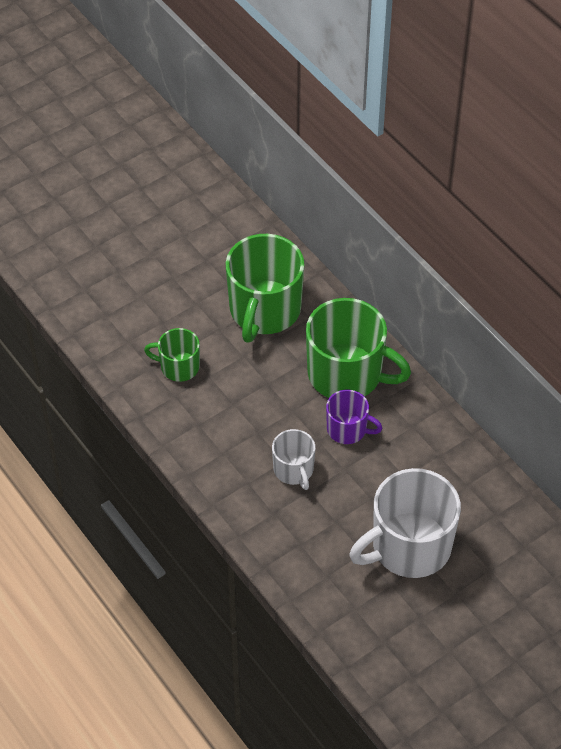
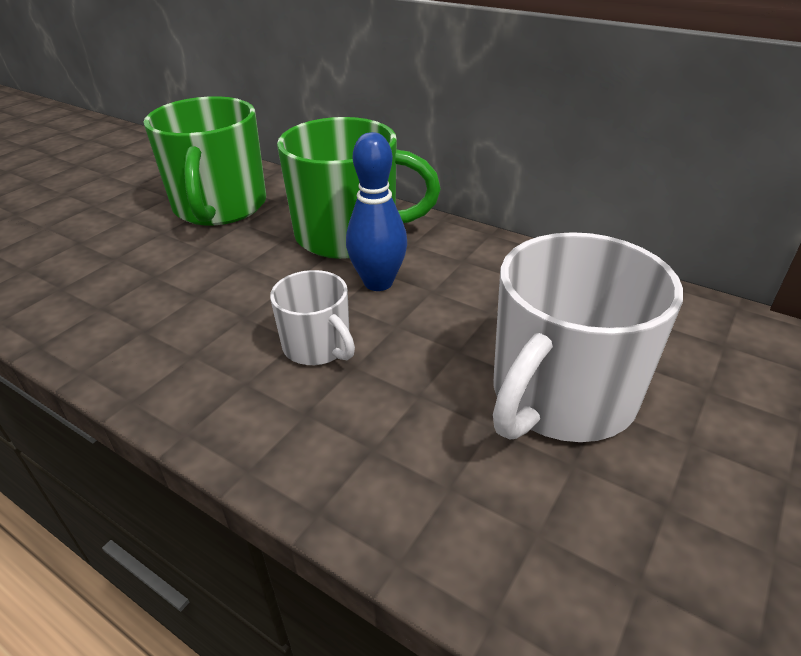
camera: 20 degrees left, 15 degrees down
green mug [144,328,200,382] -> none
purple mug [326,390,383,444] -> blue bowling pin [346,132,407,291]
******
» **About this exercise**: When you repeat the material above, keep every word exact and leave out the pictures.

» **Answer to the exercise**:
camera: 20 degrees left, 15 degrees down
green mug [144,328,200,382] -> none
purple mug [326,390,383,444] -> blue bowling pin [346,132,407,291]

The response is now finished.